___ EXERCISE DATA

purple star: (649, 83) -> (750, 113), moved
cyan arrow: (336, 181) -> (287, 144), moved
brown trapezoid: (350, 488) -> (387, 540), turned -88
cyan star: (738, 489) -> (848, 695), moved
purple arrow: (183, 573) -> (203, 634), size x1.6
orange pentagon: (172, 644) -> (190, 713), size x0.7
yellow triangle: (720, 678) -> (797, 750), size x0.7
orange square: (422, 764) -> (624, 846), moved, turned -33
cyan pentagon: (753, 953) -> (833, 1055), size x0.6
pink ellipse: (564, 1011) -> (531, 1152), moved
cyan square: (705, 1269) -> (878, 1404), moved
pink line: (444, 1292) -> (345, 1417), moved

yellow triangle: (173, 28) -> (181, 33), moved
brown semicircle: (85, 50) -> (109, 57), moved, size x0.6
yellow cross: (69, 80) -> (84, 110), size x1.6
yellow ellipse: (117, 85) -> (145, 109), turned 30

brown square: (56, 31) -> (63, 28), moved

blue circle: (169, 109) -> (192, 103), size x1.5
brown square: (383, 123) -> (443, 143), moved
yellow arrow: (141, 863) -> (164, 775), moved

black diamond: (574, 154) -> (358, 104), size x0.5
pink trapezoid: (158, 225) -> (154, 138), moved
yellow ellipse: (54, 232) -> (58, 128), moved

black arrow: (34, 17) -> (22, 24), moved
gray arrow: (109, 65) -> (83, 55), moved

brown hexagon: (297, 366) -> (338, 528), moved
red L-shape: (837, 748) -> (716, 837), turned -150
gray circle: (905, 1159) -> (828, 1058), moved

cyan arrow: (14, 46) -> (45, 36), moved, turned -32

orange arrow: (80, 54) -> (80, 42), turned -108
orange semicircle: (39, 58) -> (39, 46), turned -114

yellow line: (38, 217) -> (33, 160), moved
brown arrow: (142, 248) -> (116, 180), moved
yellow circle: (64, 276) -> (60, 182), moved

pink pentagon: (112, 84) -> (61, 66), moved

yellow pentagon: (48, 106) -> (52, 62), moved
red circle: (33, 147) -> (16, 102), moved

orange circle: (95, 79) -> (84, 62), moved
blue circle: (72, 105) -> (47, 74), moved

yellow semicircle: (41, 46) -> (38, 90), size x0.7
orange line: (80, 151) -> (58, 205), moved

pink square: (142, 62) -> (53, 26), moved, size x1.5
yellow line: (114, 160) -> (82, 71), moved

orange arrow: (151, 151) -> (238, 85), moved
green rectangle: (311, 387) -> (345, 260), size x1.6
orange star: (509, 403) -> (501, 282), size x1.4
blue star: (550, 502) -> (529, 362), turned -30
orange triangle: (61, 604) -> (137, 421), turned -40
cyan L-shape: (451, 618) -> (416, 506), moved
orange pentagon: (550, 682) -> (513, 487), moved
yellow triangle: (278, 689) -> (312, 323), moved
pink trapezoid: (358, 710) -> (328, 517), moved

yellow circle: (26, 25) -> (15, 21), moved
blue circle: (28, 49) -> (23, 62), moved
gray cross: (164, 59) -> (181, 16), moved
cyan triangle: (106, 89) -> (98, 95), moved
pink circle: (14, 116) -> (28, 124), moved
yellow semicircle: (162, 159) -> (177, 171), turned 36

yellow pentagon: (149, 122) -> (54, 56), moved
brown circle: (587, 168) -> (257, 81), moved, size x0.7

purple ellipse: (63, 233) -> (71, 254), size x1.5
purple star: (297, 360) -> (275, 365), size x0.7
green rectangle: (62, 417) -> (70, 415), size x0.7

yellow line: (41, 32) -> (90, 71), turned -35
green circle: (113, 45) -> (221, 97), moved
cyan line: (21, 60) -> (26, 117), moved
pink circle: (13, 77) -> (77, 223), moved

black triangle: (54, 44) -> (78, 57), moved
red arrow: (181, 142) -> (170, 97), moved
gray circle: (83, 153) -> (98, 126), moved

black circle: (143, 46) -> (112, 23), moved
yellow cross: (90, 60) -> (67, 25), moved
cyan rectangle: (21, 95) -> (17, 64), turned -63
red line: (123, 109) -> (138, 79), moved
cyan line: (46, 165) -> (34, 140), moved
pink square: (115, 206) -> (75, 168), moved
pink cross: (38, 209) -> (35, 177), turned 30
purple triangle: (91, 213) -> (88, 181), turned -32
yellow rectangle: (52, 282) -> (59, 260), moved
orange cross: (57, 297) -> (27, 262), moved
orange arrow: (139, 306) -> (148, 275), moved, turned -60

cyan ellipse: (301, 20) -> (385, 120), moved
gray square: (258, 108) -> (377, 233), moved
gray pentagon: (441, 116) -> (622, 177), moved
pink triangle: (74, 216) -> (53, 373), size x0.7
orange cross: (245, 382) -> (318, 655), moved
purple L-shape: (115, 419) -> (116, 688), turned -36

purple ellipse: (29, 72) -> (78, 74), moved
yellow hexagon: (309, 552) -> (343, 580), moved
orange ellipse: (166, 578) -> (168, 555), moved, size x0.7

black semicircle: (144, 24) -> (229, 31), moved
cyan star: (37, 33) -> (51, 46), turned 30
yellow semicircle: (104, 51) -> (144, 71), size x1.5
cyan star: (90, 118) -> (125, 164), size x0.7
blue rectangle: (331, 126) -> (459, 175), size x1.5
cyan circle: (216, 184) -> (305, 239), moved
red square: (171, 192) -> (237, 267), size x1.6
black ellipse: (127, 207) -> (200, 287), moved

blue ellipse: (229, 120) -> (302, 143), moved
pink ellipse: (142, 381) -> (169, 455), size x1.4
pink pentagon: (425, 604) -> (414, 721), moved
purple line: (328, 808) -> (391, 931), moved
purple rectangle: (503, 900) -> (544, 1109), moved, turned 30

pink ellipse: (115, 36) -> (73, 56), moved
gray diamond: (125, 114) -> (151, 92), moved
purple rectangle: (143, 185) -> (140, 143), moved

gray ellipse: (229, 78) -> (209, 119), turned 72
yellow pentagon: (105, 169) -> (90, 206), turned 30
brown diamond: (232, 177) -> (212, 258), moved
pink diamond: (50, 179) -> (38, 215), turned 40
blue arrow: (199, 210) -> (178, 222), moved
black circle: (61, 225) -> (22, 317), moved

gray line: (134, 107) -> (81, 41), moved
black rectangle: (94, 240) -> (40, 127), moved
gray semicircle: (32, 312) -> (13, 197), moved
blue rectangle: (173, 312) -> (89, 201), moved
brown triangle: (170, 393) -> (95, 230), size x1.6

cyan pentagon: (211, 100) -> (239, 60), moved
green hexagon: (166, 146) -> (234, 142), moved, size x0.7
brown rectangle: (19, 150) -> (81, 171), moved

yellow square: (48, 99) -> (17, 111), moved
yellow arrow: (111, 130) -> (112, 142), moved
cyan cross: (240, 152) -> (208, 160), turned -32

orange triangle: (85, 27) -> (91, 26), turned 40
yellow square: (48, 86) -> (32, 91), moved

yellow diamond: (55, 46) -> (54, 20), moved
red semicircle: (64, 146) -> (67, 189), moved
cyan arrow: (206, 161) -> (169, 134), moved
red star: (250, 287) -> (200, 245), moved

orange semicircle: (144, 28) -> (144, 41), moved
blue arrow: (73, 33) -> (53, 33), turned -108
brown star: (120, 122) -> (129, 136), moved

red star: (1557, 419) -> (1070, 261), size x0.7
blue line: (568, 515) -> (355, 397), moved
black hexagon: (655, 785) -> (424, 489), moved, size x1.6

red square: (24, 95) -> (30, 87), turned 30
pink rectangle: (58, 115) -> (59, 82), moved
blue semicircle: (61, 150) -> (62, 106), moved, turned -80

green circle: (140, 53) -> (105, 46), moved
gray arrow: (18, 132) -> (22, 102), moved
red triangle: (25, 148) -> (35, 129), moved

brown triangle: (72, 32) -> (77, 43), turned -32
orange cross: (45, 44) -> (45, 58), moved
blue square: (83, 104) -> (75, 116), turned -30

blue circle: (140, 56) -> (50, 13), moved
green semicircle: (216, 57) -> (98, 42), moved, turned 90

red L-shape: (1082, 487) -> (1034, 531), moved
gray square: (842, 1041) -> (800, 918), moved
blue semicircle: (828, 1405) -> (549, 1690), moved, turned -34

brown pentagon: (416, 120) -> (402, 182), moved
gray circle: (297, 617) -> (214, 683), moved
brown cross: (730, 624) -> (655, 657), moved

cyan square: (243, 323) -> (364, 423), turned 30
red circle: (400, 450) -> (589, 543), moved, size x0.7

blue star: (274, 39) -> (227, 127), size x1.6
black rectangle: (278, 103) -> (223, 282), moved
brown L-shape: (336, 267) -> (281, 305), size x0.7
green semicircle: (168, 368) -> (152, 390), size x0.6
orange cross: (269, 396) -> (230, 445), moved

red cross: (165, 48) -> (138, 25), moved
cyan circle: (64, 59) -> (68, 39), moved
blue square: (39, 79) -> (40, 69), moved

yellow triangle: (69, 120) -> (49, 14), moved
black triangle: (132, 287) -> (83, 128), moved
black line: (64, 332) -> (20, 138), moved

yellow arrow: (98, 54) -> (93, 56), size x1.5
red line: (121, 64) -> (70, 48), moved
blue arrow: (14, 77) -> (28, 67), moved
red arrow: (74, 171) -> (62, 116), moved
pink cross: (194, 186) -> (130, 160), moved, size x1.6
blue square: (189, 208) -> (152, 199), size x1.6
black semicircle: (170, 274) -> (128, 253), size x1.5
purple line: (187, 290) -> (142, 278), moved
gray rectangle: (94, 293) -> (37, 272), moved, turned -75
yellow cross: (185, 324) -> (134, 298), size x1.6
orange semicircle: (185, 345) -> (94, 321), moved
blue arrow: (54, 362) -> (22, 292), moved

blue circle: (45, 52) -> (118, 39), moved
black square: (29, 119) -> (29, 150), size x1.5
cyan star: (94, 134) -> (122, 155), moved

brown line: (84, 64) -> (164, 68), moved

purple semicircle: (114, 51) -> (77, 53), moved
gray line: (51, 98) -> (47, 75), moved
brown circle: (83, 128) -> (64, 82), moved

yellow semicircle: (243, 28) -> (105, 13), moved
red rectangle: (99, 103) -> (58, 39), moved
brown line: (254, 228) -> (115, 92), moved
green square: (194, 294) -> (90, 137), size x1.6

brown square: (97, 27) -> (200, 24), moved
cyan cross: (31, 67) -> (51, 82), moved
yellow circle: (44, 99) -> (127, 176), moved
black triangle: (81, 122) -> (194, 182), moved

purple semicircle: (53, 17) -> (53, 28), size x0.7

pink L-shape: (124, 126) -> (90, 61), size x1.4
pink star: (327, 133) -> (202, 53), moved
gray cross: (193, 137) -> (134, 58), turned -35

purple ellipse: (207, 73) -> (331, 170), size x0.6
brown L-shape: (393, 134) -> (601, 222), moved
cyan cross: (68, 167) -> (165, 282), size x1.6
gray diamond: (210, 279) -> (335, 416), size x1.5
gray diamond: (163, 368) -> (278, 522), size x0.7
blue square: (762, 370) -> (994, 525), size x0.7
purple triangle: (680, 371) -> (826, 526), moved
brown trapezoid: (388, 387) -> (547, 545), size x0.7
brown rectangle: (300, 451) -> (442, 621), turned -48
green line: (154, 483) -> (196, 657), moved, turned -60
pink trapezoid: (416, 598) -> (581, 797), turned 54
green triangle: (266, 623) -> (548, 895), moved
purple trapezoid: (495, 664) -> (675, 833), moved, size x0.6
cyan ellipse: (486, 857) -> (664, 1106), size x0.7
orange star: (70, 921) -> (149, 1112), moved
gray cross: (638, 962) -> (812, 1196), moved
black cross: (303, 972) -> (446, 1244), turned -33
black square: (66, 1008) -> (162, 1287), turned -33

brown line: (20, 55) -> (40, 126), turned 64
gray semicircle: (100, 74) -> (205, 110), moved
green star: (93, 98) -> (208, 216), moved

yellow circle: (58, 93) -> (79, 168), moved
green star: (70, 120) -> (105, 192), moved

______

REQUIREMENT
Please print exactly what appears from the first line of the data through the line with "pink pentagon: (112, 84) -> (61, 66), moved", including both of those lines and nothing past them.

EXPECTED OUTPUT
purple star: (649, 83) -> (750, 113), moved
cyan arrow: (336, 181) -> (287, 144), moved
brown trapezoid: (350, 488) -> (387, 540), turned -88
cyan star: (738, 489) -> (848, 695), moved
purple arrow: (183, 573) -> (203, 634), size x1.6
orange pentagon: (172, 644) -> (190, 713), size x0.7
yellow triangle: (720, 678) -> (797, 750), size x0.7
orange square: (422, 764) -> (624, 846), moved, turned -33
cyan pentagon: (753, 953) -> (833, 1055), size x0.6
pink ellipse: (564, 1011) -> (531, 1152), moved
cyan square: (705, 1269) -> (878, 1404), moved
pink line: (444, 1292) -> (345, 1417), moved

yellow triangle: (173, 28) -> (181, 33), moved
brown semicircle: (85, 50) -> (109, 57), moved, size x0.6
yellow cross: (69, 80) -> (84, 110), size x1.6
yellow ellipse: (117, 85) -> (145, 109), turned 30

brown square: (56, 31) -> (63, 28), moved

blue circle: (169, 109) -> (192, 103), size x1.5
brown square: (383, 123) -> (443, 143), moved
yellow arrow: (141, 863) -> (164, 775), moved

black diamond: (574, 154) -> (358, 104), size x0.5
pink trapezoid: (158, 225) -> (154, 138), moved
yellow ellipse: (54, 232) -> (58, 128), moved

black arrow: (34, 17) -> (22, 24), moved
gray arrow: (109, 65) -> (83, 55), moved

brown hexagon: (297, 366) -> (338, 528), moved
red L-shape: (837, 748) -> (716, 837), turned -150
gray circle: (905, 1159) -> (828, 1058), moved

cyan arrow: (14, 46) -> (45, 36), moved, turned -32

orange arrow: (80, 54) -> (80, 42), turned -108
orange semicircle: (39, 58) -> (39, 46), turned -114

yellow line: (38, 217) -> (33, 160), moved
brown arrow: (142, 248) -> (116, 180), moved
yellow circle: (64, 276) -> (60, 182), moved

pink pentagon: (112, 84) -> (61, 66), moved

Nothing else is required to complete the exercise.